[TASK TO COMPLETE] Word for word, restate the lines of the data below between those holding "grey candle: 0 -> 1" and "yellow cap: 1 -> 0", inclusive; pictures do not belong in the copy.

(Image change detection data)
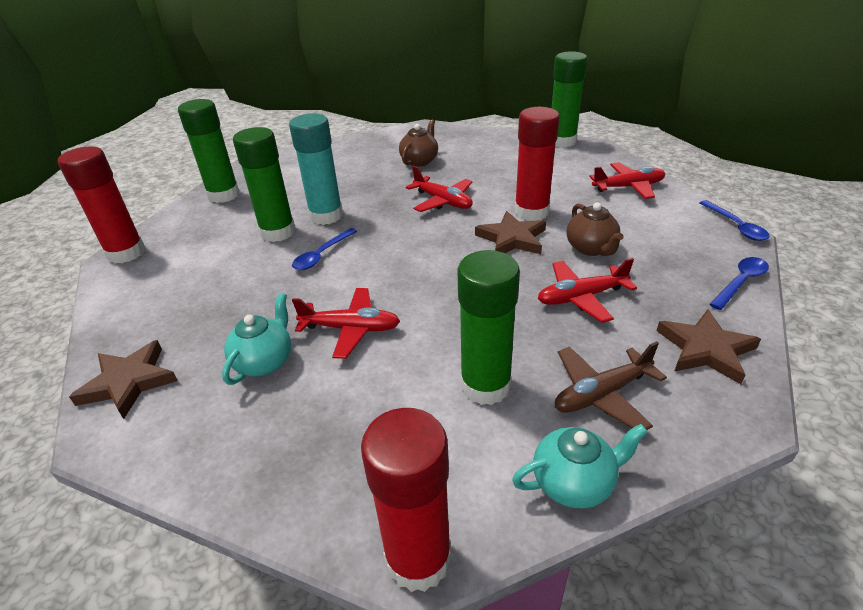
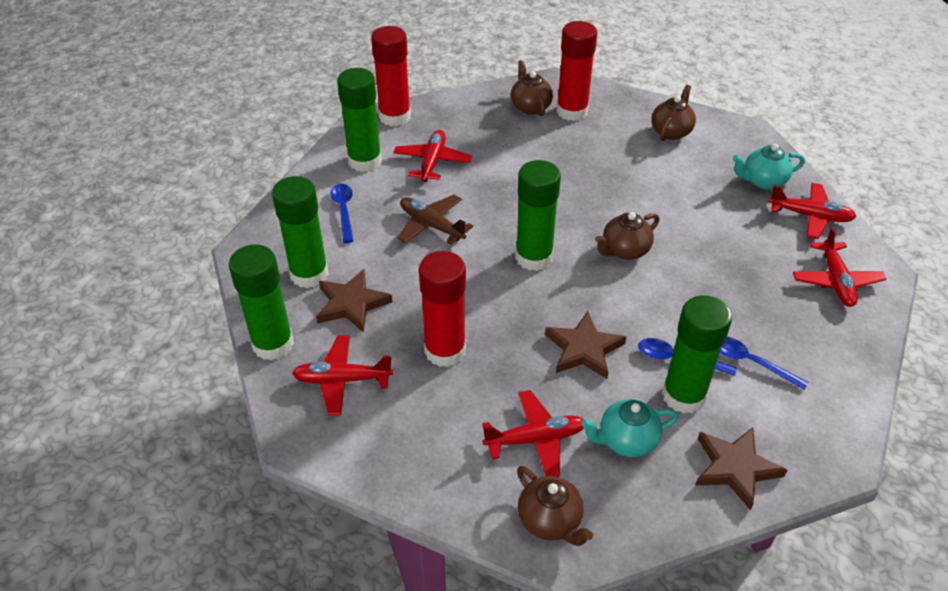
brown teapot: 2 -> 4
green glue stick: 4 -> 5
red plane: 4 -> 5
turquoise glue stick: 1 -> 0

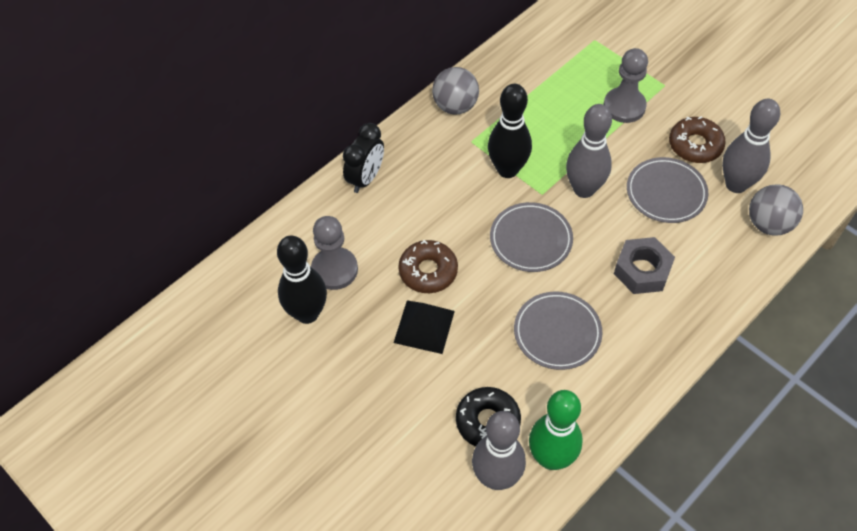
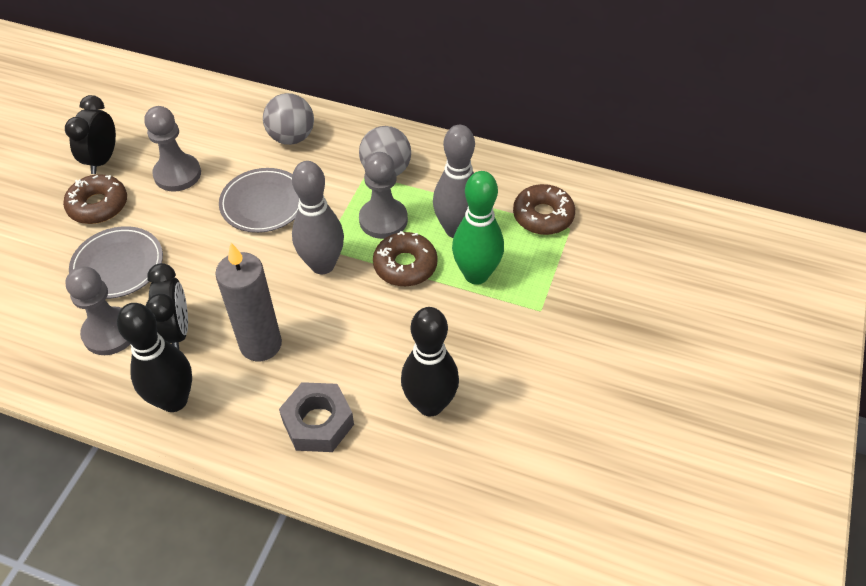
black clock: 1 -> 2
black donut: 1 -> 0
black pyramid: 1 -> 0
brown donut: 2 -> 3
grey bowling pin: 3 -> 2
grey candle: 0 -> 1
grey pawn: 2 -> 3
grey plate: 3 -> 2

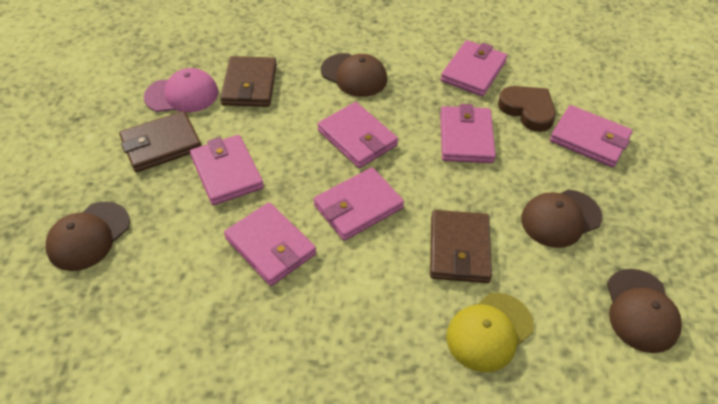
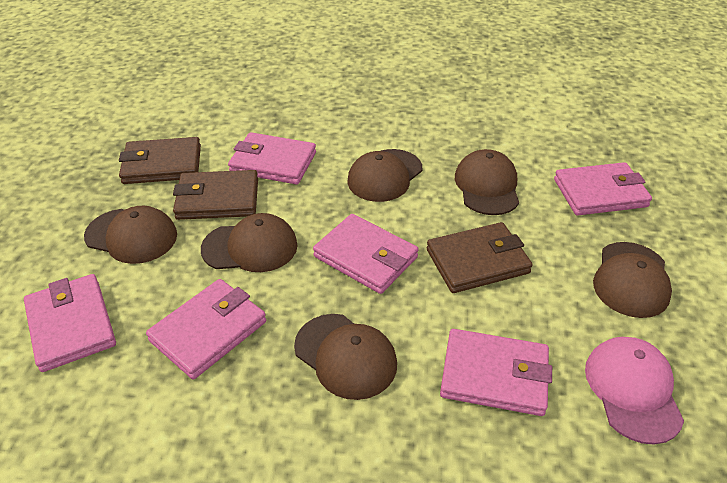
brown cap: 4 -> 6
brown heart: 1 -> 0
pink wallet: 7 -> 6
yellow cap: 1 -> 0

...

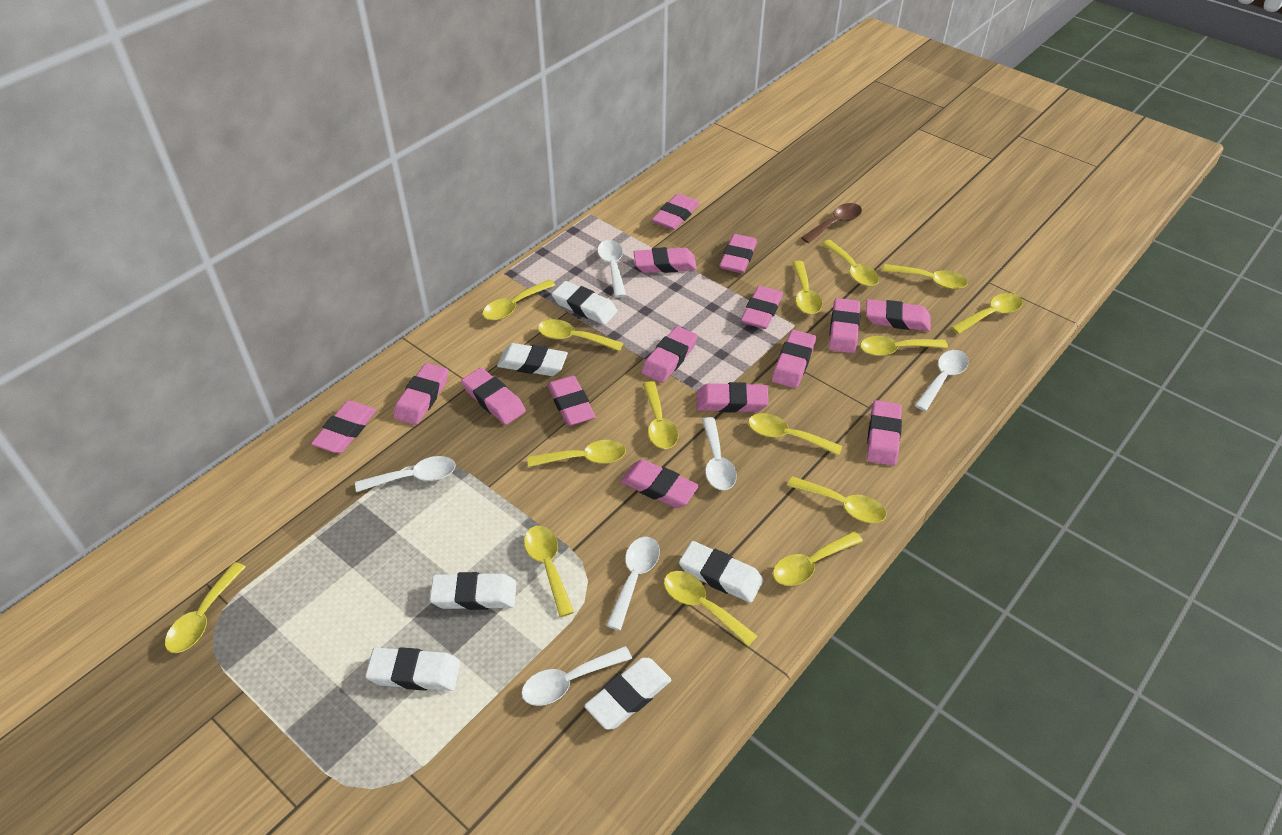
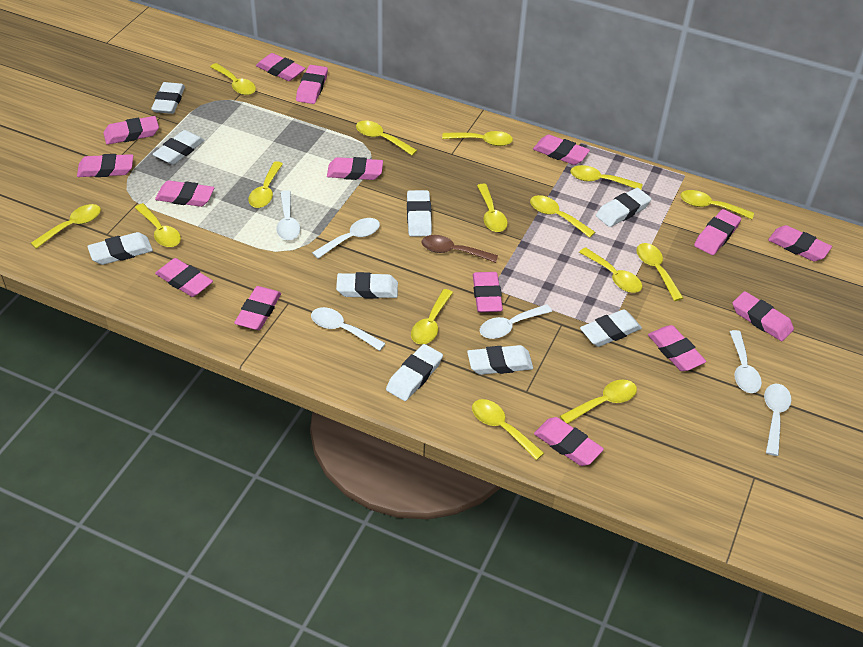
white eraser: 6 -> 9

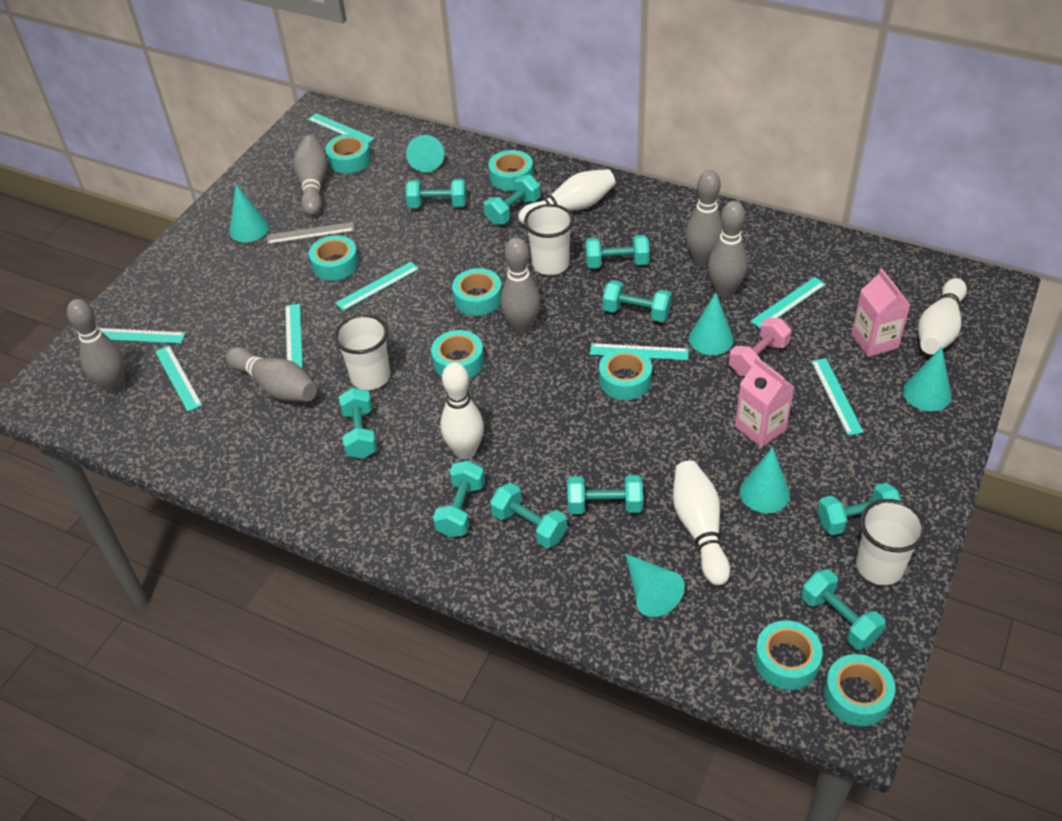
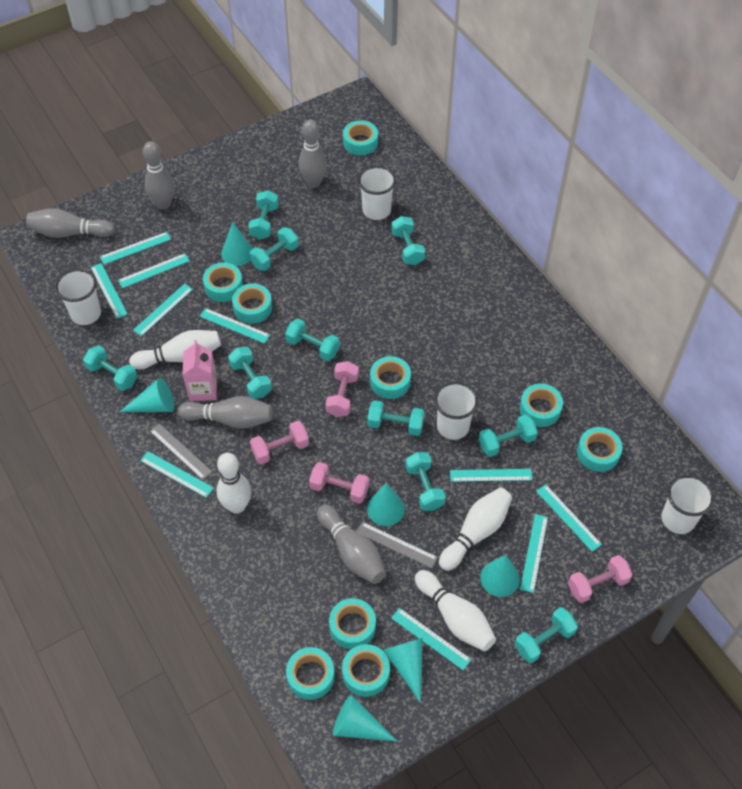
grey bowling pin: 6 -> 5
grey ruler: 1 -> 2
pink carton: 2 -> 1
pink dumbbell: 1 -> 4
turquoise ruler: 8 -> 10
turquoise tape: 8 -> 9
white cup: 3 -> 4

[FINAL ANSWER]
grey candle: 0 -> 1
grey pawn: 2 -> 3
grey plate: 3 -> 2

brown cap: 4 -> 6
brown heart: 1 -> 0
pink wallet: 7 -> 6
yellow cap: 1 -> 0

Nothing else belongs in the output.